= Exercise =
The entries must be set down again word for word; no pictures belong in the copy.

= Data to use =
=-=-=-=-=
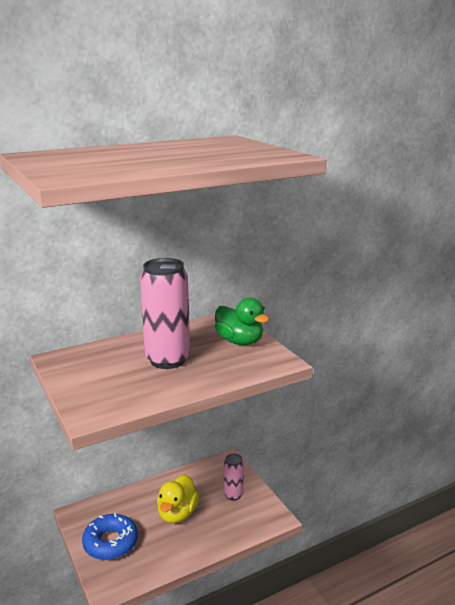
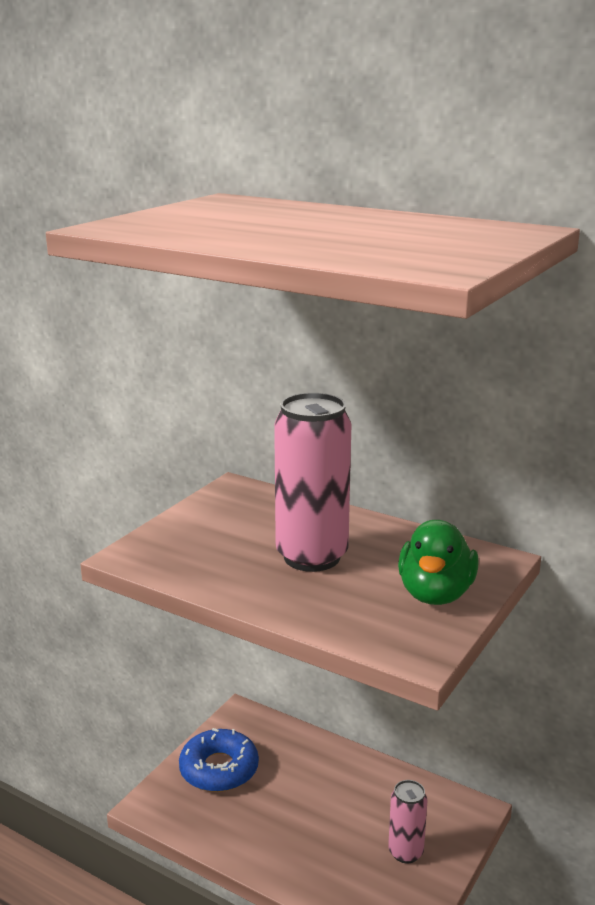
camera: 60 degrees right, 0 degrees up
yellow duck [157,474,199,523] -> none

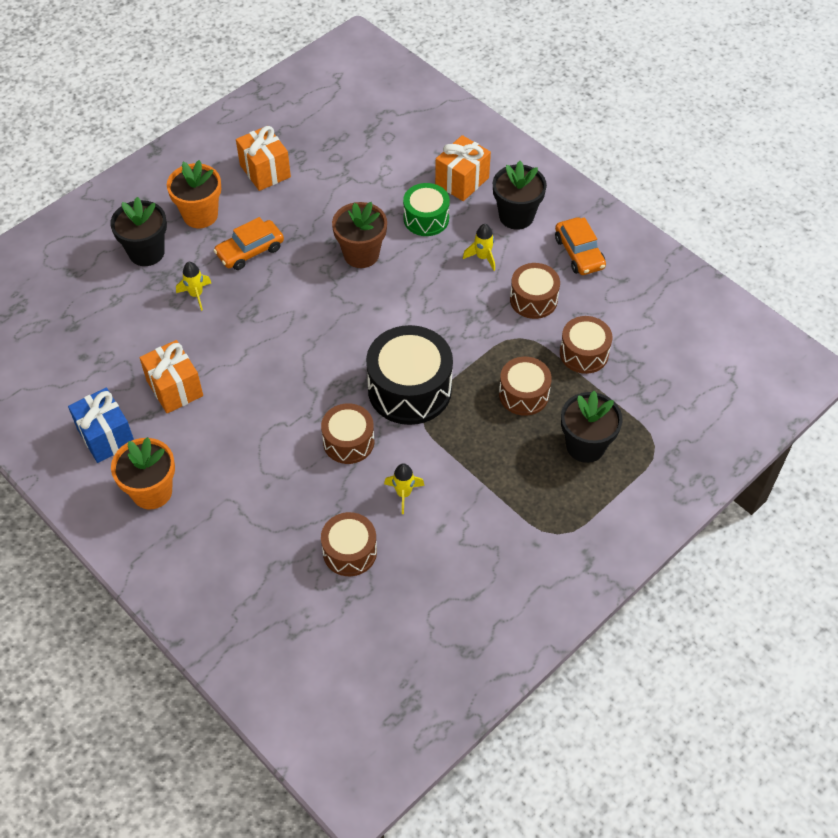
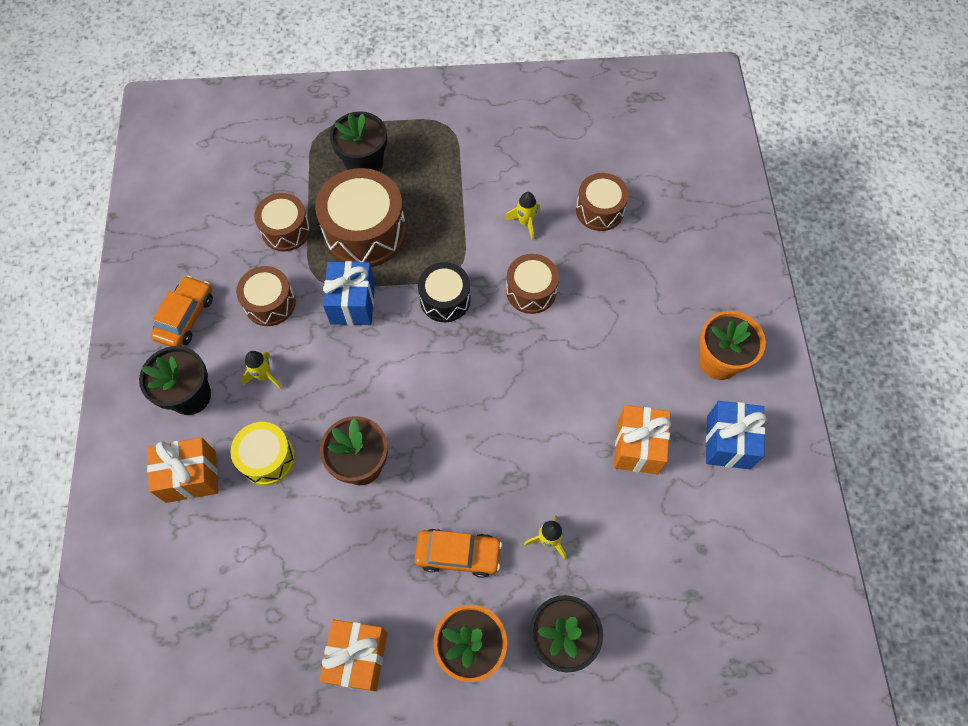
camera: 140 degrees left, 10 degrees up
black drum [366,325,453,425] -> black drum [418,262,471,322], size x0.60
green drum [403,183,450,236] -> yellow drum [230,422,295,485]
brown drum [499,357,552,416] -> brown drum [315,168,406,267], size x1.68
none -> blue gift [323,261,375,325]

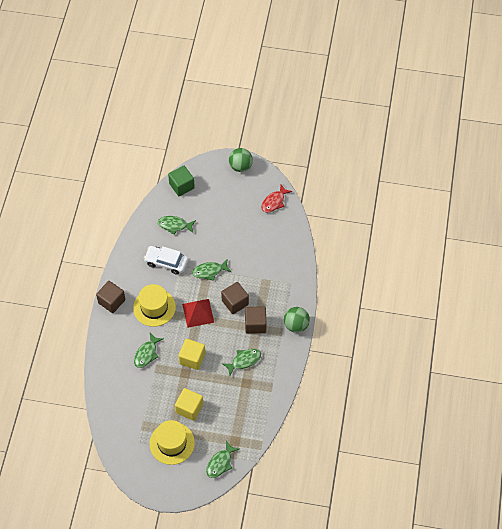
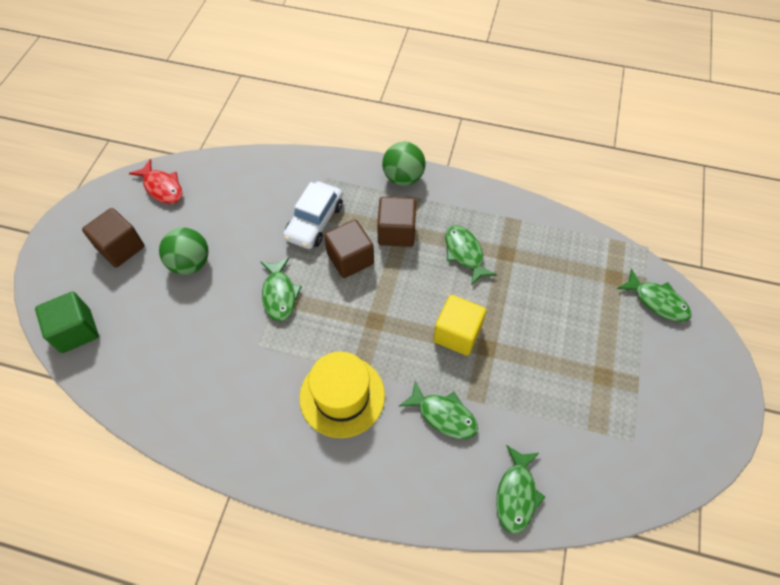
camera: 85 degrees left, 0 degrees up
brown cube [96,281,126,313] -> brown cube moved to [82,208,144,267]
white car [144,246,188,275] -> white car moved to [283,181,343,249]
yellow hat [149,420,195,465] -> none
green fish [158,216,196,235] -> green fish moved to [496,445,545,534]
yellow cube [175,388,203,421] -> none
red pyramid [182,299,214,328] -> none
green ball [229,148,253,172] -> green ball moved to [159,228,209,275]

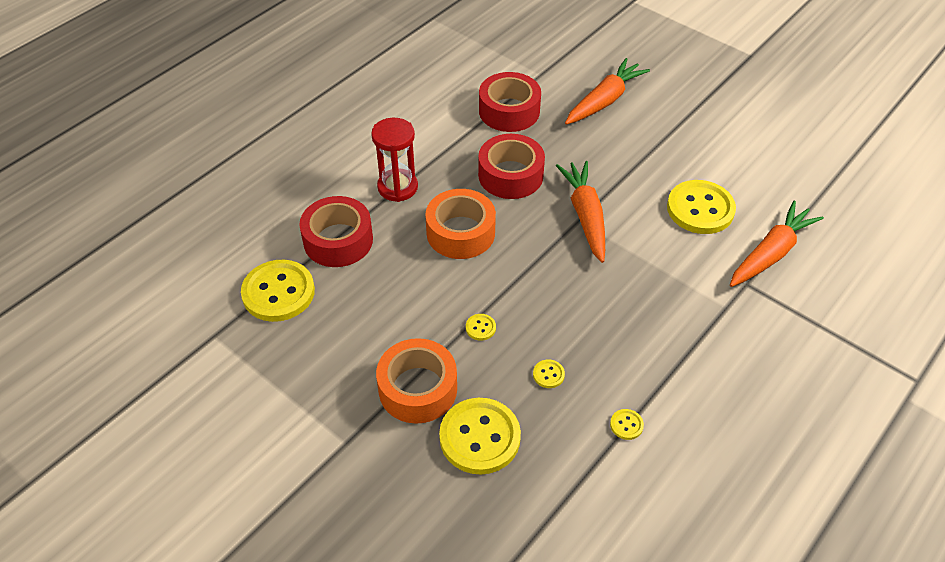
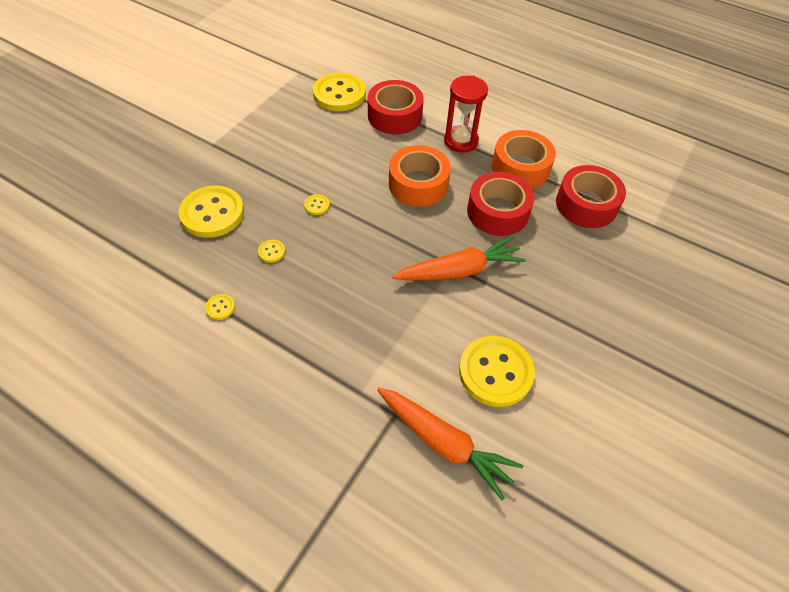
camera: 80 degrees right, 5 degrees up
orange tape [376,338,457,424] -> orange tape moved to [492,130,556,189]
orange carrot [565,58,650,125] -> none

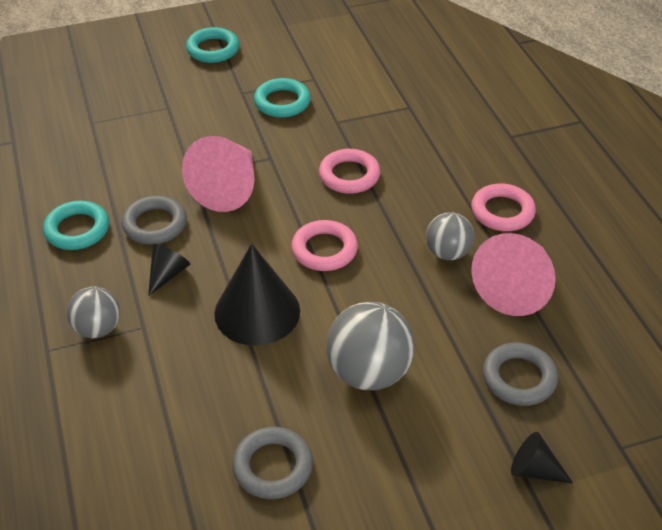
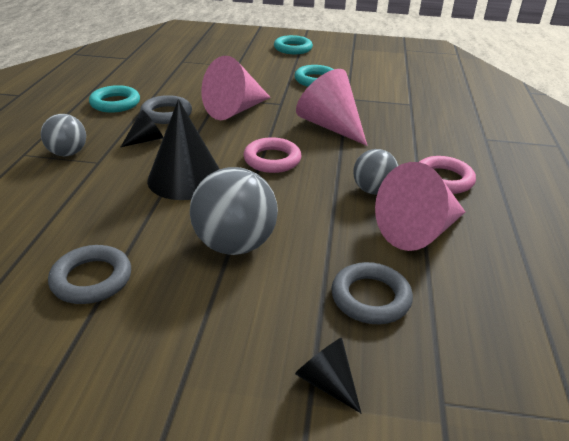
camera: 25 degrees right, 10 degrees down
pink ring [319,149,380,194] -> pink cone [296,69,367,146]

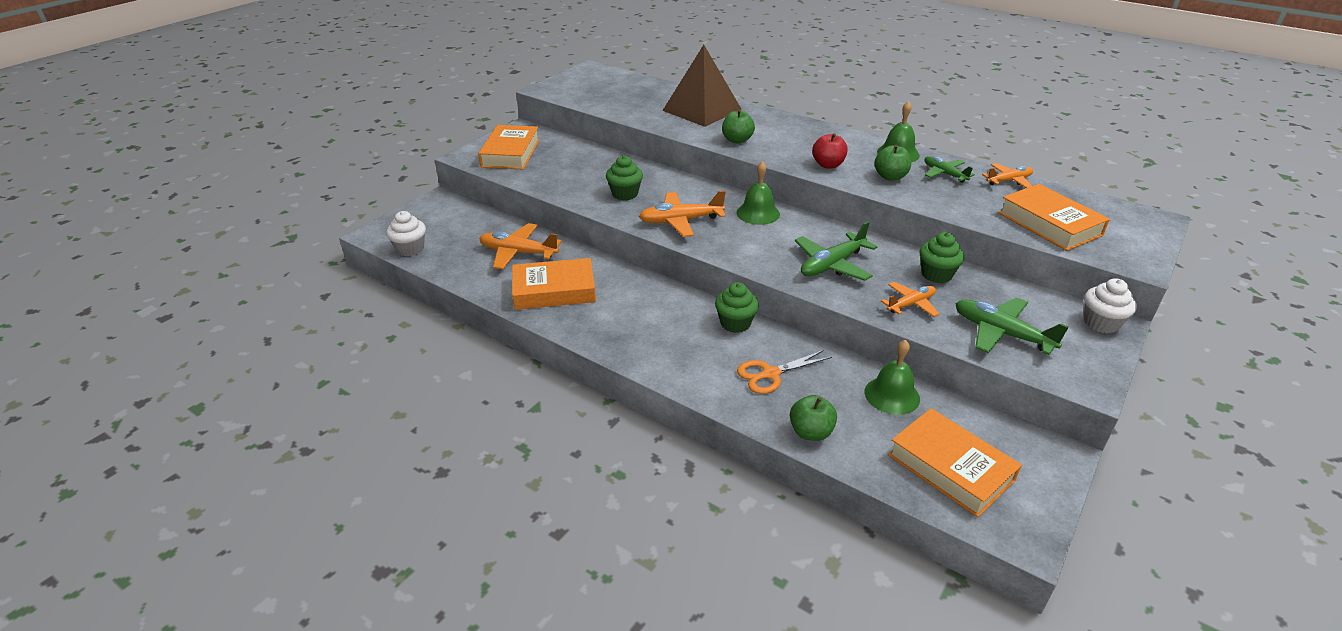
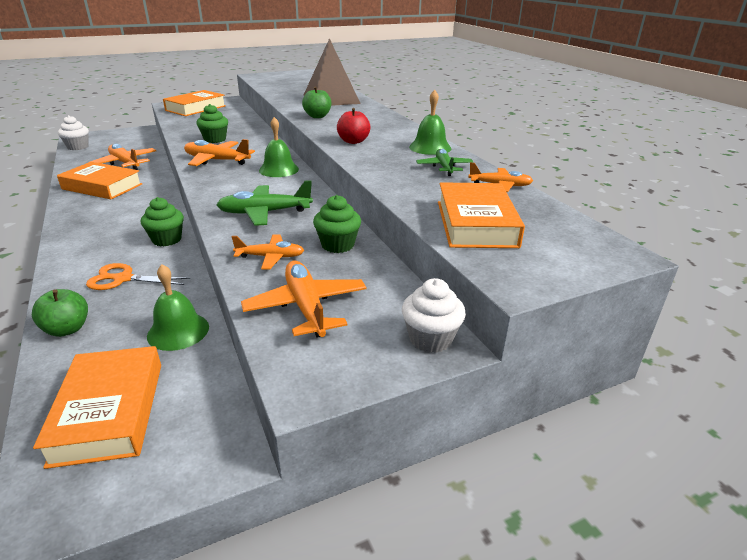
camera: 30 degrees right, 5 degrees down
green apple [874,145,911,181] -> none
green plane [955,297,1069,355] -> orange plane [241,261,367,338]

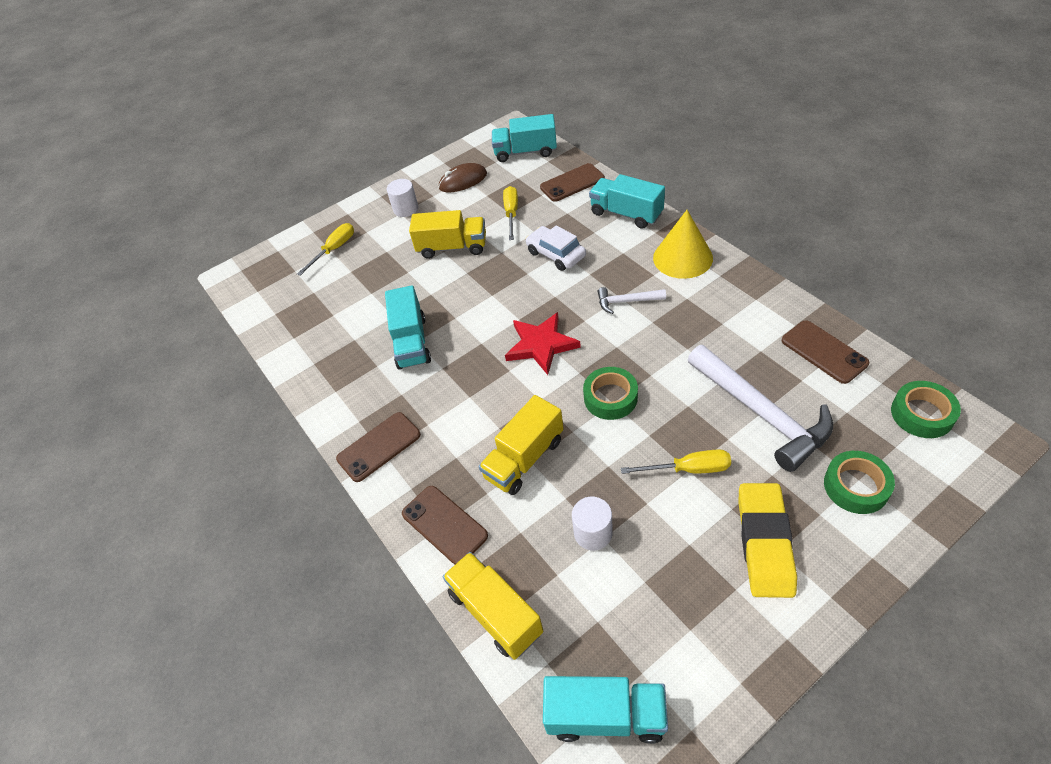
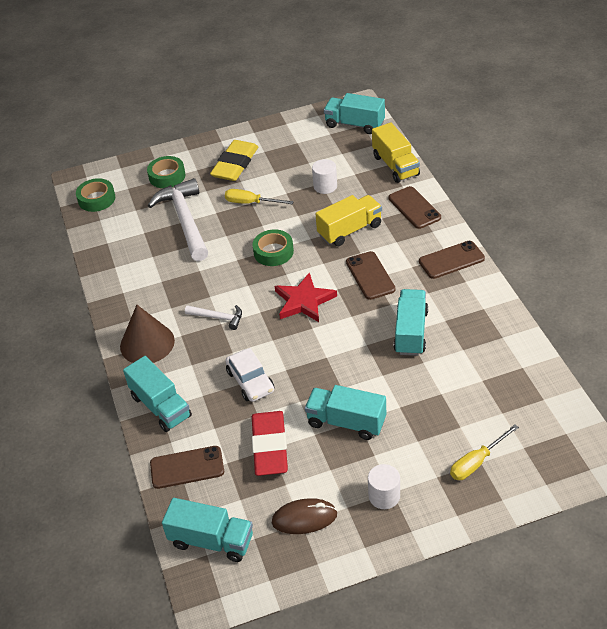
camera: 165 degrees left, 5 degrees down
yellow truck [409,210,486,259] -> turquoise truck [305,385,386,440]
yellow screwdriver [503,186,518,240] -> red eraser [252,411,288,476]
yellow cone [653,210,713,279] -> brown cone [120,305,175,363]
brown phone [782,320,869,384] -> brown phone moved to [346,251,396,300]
=-=-=-=-=
= Solution for this task =
camera: 60 degrees right, 0 degrees up
yellow duck [157,474,199,523] -> none

camera: 140 degrees left, 10 degrees up
black drum [366,325,453,425] -> black drum [418,262,471,322], size x0.60
green drum [403,183,450,236] -> yellow drum [230,422,295,485]
brown drum [499,357,552,416] -> brown drum [315,168,406,267], size x1.68
none -> blue gift [323,261,375,325]

camera: 85 degrees left, 0 degrees up
brown cube [96,281,126,313] -> brown cube moved to [82,208,144,267]
white car [144,246,188,275] -> white car moved to [283,181,343,249]
yellow hat [149,420,195,465] -> none
green fish [158,216,196,235] -> green fish moved to [496,445,545,534]
yellow cube [175,388,203,421] -> none
red pyramid [182,299,214,328] -> none
green ball [229,148,253,172] -> green ball moved to [159,228,209,275]

camera: 80 degrees right, 5 degrees up
orange tape [376,338,457,424] -> orange tape moved to [492,130,556,189]
orange carrot [565,58,650,125] -> none

camera: 25 degrees right, 10 degrees down
pink ring [319,149,380,194] -> pink cone [296,69,367,146]

camera: 30 degrees right, 5 degrees down
green apple [874,145,911,181] -> none
green plane [955,297,1069,355] -> orange plane [241,261,367,338]

camera: 165 degrees left, 5 degrees down
yellow truck [409,210,486,259] -> turquoise truck [305,385,386,440]
yellow screwdriver [503,186,518,240] -> red eraser [252,411,288,476]
yellow cone [653,210,713,279] -> brown cone [120,305,175,363]
brown phone [782,320,869,384] -> brown phone moved to [346,251,396,300]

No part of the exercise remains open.